* WORK INSTRUCTIONS
Omitting the pictures, output all of the records precisely as written.
*** SOURCE MATERIAL
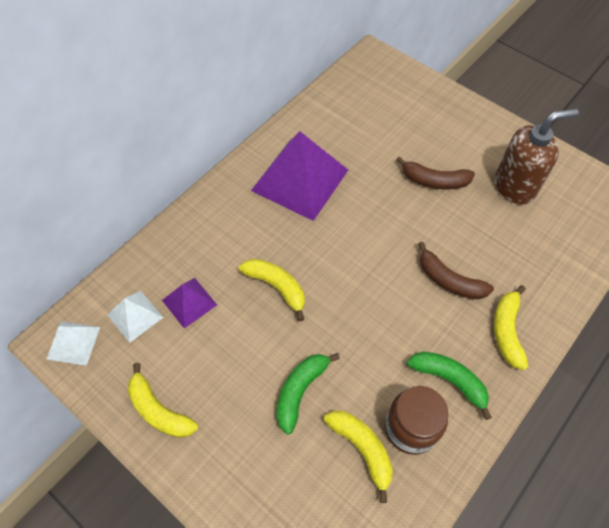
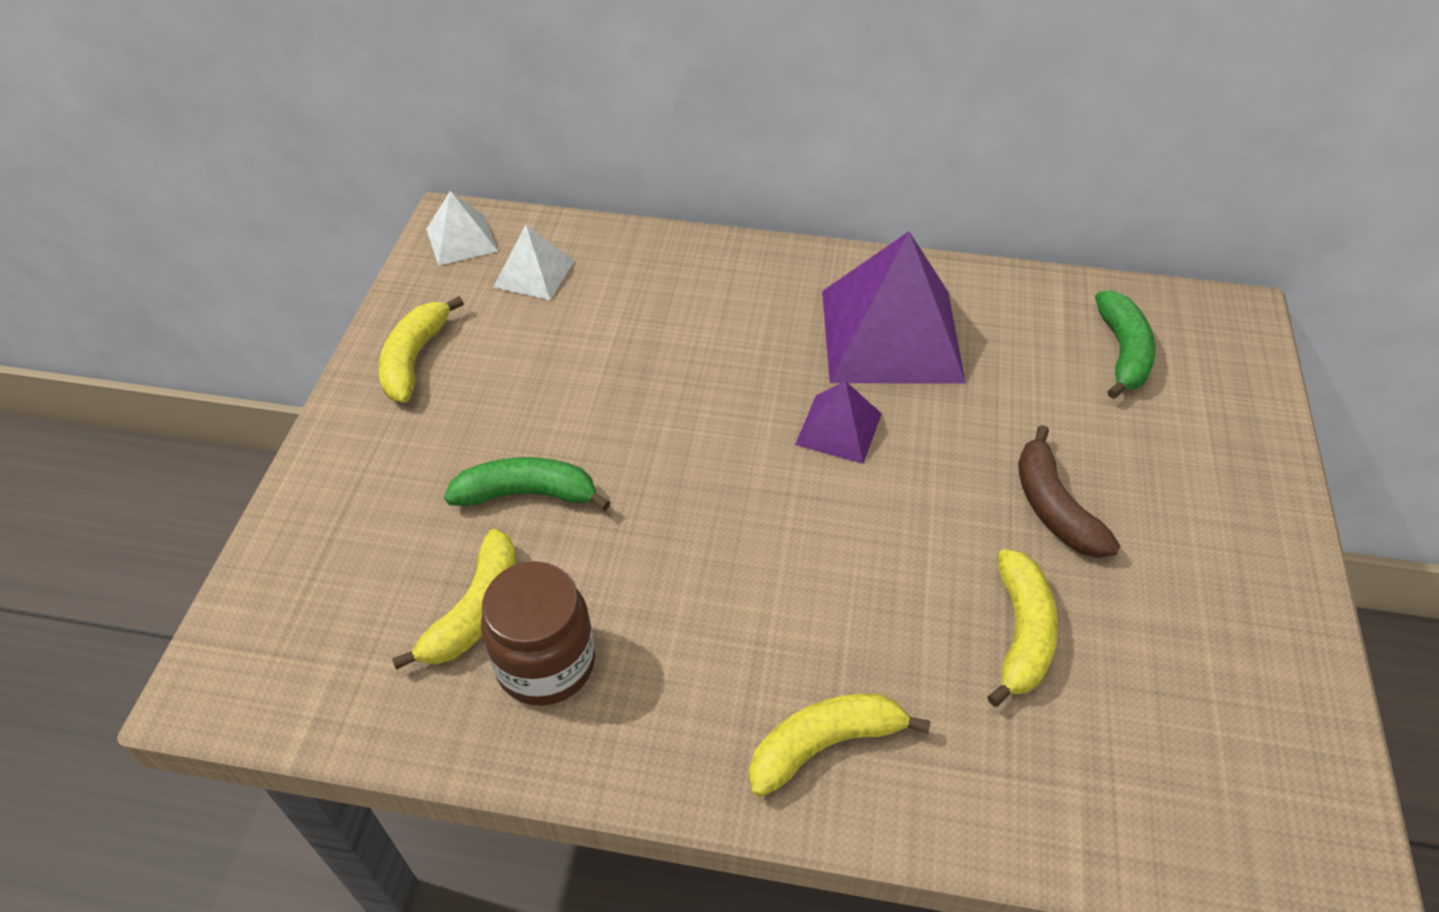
camera: 60 degrees right, 10 degrees down
(189, 302) = (589, 314): purple pyramid -> purple pyramid (839, 429)
(277, 287) = (680, 392): yellow banana -> yellow banana (1021, 633)
(449, 280) = (862, 611): brown banana -> none
(449, 380) = (665, 687): green banana -> green banana (1122, 352)
(515, 186) = (1163, 640): brown soap dispenser -> none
******
* ANSWER TO THE EXERCISE
camera: 60 degrees right, 10 degrees down
(189, 302) = (589, 314): purple pyramid -> purple pyramid (839, 429)
(277, 287) = (680, 392): yellow banana -> yellow banana (1021, 633)
(449, 280) = (862, 611): brown banana -> none
(449, 380) = (665, 687): green banana -> green banana (1122, 352)
(515, 186) = (1163, 640): brown soap dispenser -> none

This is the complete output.